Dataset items
============================================================
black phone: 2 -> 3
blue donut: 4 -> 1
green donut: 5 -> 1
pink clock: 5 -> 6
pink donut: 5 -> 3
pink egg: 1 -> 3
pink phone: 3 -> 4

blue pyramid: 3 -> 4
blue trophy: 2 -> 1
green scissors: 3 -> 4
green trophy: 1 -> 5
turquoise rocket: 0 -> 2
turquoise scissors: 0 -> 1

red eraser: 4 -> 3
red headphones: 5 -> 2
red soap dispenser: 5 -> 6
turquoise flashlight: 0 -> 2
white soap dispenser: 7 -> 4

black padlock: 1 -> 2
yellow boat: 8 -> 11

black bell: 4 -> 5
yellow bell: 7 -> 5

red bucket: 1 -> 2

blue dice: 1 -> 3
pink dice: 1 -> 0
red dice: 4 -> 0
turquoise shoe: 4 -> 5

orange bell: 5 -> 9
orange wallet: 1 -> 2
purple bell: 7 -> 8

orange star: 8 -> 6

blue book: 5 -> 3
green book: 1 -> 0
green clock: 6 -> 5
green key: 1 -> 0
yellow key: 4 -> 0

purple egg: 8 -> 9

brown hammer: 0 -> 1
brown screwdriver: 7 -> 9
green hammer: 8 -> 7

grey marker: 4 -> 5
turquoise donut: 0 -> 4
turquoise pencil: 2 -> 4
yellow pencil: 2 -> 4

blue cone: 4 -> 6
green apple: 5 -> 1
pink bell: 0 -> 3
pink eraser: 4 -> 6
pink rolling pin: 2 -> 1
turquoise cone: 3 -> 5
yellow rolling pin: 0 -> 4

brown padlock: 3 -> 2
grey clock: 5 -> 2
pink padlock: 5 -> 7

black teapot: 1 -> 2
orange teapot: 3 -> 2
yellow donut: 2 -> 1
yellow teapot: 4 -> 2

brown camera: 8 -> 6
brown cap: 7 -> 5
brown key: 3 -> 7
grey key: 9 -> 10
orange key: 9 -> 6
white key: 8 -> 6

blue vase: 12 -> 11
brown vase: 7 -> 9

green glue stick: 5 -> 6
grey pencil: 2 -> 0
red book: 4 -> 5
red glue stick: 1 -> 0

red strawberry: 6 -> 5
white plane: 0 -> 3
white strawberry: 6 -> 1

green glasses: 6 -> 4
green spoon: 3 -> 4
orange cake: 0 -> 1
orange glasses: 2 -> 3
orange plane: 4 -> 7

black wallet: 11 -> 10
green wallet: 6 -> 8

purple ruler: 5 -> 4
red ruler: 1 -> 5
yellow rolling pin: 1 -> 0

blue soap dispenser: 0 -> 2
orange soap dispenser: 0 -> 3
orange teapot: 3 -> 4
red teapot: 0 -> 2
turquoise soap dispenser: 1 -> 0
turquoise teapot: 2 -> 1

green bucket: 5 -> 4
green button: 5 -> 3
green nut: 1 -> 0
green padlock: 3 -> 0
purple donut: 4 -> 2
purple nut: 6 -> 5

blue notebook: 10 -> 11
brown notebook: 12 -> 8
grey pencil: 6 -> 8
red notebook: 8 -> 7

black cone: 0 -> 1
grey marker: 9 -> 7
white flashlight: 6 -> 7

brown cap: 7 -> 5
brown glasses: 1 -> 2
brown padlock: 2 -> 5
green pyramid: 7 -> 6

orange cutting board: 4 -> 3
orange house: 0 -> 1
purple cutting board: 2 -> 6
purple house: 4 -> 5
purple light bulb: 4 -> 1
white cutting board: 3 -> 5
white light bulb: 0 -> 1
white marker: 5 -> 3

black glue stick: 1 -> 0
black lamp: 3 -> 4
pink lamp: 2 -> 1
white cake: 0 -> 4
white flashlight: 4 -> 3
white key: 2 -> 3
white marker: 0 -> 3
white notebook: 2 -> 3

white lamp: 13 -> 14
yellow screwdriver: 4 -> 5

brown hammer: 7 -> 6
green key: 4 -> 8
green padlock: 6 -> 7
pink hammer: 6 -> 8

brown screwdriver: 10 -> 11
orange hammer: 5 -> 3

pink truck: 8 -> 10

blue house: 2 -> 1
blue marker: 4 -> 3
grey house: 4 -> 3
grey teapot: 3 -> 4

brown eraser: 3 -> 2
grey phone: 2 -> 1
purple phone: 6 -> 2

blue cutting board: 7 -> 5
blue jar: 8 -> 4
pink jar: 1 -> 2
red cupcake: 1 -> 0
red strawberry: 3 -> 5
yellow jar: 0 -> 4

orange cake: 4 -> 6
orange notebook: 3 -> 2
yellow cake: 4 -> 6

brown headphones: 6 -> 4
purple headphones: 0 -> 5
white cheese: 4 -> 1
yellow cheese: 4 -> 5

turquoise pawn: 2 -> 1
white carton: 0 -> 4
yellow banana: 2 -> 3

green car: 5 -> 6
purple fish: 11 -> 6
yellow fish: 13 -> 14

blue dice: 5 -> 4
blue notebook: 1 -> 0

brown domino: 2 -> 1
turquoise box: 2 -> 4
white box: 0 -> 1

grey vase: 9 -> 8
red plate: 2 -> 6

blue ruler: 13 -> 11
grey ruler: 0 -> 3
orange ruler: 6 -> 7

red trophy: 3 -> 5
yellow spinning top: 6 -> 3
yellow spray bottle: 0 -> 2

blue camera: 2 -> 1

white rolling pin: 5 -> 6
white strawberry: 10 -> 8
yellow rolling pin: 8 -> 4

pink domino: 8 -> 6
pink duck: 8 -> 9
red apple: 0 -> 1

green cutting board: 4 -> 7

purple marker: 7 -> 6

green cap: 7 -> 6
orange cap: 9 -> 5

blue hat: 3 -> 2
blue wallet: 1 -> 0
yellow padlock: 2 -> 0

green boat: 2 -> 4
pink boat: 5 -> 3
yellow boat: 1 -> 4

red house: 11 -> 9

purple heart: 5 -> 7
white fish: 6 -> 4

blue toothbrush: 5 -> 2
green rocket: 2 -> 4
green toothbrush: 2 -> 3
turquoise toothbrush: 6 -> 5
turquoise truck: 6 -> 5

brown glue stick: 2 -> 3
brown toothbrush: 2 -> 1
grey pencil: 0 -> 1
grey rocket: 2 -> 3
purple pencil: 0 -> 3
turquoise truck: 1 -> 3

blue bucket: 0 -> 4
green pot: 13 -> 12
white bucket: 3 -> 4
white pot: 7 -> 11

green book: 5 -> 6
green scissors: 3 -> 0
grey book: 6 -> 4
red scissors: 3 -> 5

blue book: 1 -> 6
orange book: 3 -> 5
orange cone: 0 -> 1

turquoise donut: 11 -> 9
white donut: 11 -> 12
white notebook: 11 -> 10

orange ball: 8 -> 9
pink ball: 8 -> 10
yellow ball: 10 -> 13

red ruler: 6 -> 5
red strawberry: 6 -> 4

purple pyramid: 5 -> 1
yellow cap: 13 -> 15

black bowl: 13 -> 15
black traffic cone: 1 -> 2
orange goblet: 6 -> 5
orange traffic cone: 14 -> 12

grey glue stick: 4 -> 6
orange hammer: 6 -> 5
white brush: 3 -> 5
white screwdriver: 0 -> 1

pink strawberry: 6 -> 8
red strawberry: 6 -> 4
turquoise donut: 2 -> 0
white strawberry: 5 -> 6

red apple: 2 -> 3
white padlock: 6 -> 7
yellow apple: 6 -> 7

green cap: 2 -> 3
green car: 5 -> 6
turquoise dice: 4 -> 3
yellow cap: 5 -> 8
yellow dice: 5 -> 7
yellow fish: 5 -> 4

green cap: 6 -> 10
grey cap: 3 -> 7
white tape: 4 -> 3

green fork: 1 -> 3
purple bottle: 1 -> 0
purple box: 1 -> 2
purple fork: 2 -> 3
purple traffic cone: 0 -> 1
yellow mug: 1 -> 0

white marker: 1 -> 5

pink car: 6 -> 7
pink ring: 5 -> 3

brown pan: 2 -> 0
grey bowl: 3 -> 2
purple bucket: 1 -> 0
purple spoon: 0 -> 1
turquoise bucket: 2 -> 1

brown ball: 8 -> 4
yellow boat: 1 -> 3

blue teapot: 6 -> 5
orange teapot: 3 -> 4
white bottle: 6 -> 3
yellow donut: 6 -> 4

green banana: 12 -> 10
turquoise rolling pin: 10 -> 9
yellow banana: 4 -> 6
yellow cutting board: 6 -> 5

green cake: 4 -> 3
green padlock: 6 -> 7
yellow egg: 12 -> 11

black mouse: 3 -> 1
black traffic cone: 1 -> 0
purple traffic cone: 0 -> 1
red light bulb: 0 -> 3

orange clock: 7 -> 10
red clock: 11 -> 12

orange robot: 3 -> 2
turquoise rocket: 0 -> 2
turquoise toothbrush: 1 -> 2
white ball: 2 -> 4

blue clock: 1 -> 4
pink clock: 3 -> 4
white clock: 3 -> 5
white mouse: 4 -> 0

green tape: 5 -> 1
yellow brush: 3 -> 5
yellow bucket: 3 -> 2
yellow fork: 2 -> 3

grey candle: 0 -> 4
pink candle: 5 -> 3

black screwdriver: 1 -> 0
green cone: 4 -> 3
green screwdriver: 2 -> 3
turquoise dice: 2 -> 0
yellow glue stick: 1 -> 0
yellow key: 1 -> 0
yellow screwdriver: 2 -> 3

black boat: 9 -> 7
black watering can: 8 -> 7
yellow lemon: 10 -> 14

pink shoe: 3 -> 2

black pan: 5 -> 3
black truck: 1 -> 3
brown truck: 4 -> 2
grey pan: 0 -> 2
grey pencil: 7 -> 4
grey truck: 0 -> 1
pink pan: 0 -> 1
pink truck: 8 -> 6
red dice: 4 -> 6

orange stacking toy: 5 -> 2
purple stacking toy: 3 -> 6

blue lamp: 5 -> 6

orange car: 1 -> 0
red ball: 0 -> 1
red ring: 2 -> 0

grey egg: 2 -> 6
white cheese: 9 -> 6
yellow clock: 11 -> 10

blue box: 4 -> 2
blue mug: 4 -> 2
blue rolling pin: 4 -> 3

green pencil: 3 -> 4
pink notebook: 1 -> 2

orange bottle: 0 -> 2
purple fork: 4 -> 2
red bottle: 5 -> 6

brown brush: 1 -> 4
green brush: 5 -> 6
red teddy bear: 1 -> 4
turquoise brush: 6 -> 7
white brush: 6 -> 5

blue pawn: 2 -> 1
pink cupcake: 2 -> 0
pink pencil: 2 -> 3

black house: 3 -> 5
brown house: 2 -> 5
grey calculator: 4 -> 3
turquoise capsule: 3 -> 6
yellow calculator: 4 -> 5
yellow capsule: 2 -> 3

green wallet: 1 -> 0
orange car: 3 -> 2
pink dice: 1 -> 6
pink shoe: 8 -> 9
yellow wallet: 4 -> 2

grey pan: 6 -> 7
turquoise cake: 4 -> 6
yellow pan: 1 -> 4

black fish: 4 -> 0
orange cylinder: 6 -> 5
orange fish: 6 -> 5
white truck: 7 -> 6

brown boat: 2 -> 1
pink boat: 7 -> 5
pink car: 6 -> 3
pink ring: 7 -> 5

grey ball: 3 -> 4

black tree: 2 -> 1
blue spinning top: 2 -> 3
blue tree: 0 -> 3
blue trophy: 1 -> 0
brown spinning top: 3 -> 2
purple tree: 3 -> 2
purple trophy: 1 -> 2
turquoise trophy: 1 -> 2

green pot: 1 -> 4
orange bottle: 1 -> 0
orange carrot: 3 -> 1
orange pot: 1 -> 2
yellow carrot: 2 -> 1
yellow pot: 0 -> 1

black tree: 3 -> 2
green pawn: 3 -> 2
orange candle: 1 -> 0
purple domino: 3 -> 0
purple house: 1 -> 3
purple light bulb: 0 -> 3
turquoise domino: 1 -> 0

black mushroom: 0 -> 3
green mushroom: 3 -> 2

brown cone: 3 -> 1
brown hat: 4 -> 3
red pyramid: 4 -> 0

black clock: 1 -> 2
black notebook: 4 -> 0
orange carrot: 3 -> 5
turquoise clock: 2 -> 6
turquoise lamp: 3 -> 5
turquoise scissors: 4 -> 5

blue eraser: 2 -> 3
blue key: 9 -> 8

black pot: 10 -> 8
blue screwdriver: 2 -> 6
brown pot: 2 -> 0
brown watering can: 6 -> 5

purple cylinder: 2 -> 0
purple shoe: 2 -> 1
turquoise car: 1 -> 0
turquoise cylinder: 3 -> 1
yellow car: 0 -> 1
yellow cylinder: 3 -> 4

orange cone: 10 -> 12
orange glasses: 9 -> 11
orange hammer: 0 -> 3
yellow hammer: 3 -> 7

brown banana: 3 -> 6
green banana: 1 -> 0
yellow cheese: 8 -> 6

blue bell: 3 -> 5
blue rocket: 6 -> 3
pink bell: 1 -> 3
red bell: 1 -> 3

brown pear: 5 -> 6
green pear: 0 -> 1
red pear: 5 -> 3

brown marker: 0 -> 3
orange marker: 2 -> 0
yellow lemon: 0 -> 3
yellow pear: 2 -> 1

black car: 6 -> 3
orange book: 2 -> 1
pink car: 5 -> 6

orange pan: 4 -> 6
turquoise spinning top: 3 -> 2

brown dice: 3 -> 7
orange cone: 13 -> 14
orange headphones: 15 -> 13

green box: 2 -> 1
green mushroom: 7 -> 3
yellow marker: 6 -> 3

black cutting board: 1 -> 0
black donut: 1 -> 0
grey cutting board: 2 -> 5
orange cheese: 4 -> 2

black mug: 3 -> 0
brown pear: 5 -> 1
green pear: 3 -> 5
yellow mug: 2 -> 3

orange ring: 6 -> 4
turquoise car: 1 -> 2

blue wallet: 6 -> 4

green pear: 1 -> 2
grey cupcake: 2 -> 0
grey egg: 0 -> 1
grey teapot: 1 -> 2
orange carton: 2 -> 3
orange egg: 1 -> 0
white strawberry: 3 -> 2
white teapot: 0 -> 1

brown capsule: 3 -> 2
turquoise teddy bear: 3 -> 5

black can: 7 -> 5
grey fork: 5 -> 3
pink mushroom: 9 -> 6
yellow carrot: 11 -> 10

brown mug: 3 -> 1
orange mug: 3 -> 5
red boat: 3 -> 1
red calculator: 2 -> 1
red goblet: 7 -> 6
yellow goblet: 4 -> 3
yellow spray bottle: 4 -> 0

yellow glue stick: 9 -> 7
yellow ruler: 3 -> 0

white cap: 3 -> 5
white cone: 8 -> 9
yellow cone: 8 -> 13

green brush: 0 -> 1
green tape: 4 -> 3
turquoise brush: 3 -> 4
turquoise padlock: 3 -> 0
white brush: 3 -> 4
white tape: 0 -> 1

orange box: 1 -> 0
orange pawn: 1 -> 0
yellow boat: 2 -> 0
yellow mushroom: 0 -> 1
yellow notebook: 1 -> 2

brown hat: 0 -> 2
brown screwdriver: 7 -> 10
============================================================
Task details: Going through the entries above, tally every line that contains the string "bucket", then state only the total.

Result of this task: 7